## INSTRUCTIONS FOR THE TASK
Only one stretch of the records below is wanted: the lines from the one holding "IC2: NOT CD4069" through the one holding "R1: 680 (COM, SEL1) -> 560 (COM, SEL1)". Return it exactly, both ends included.

## DATASET EXTRACT

==*==

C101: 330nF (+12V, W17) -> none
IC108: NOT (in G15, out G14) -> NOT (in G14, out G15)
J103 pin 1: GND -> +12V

==*==

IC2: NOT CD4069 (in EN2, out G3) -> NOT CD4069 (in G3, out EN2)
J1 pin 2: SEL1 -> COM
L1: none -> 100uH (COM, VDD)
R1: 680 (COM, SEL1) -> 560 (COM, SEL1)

==*==

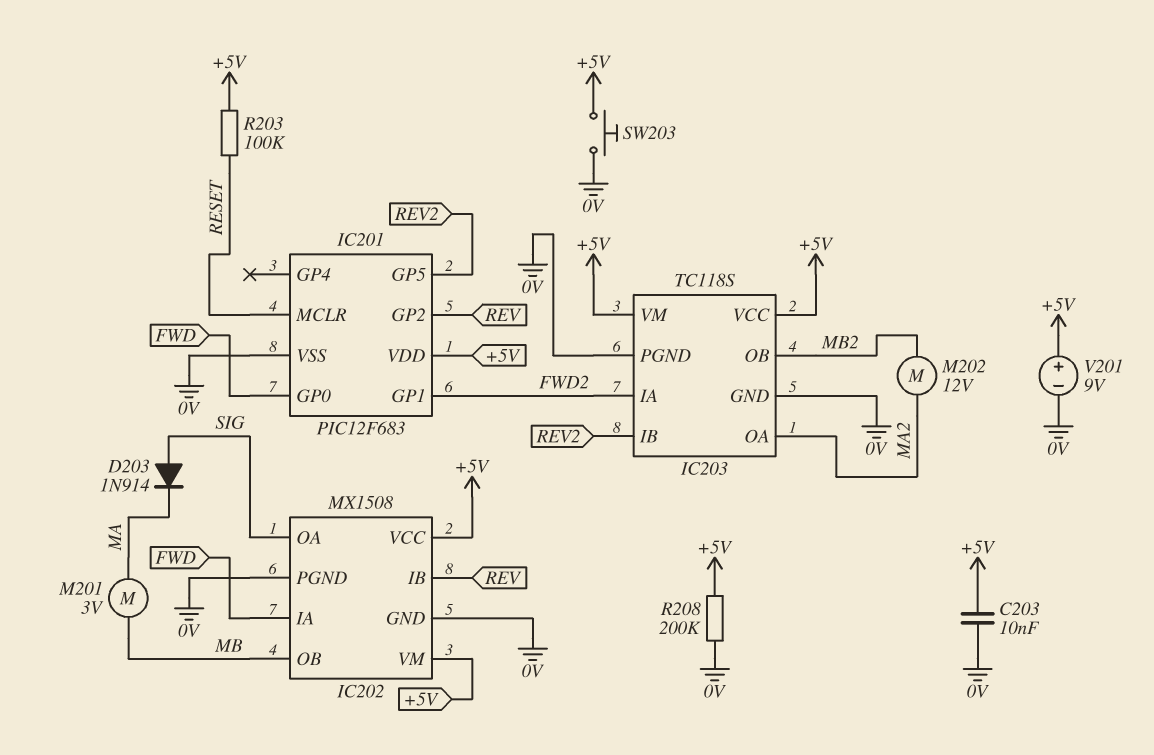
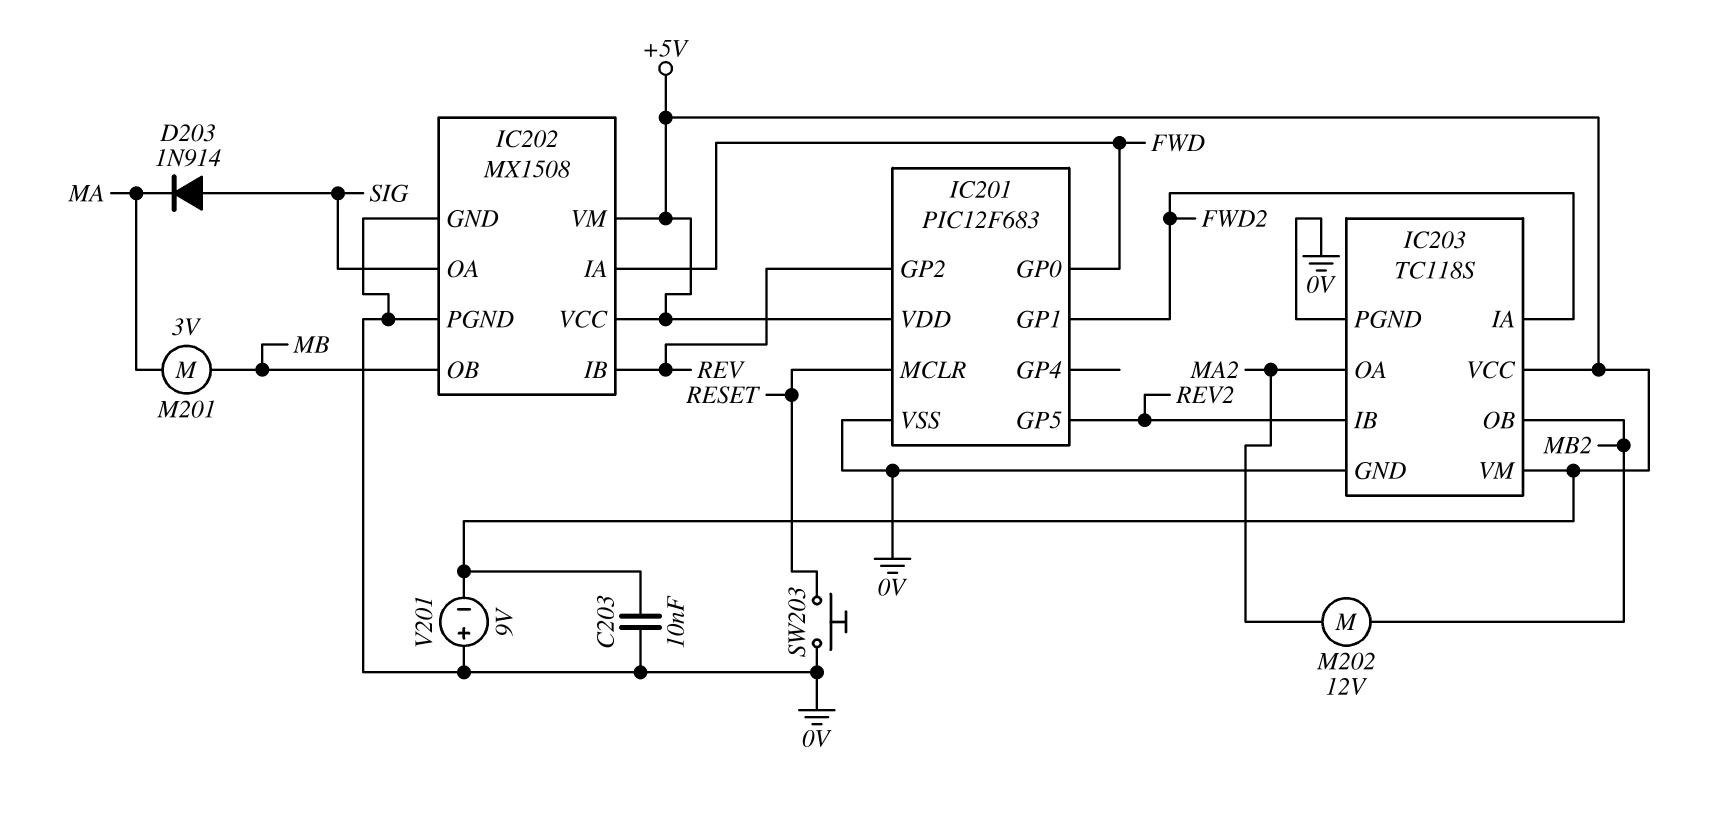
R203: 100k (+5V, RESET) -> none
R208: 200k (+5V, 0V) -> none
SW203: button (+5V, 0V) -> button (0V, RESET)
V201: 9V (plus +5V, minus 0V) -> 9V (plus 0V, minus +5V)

==*==

## SOLUTION
IC2: NOT CD4069 (in EN2, out G3) -> NOT CD4069 (in G3, out EN2)
J1 pin 2: SEL1 -> COM
L1: none -> 100uH (COM, VDD)
R1: 680 (COM, SEL1) -> 560 (COM, SEL1)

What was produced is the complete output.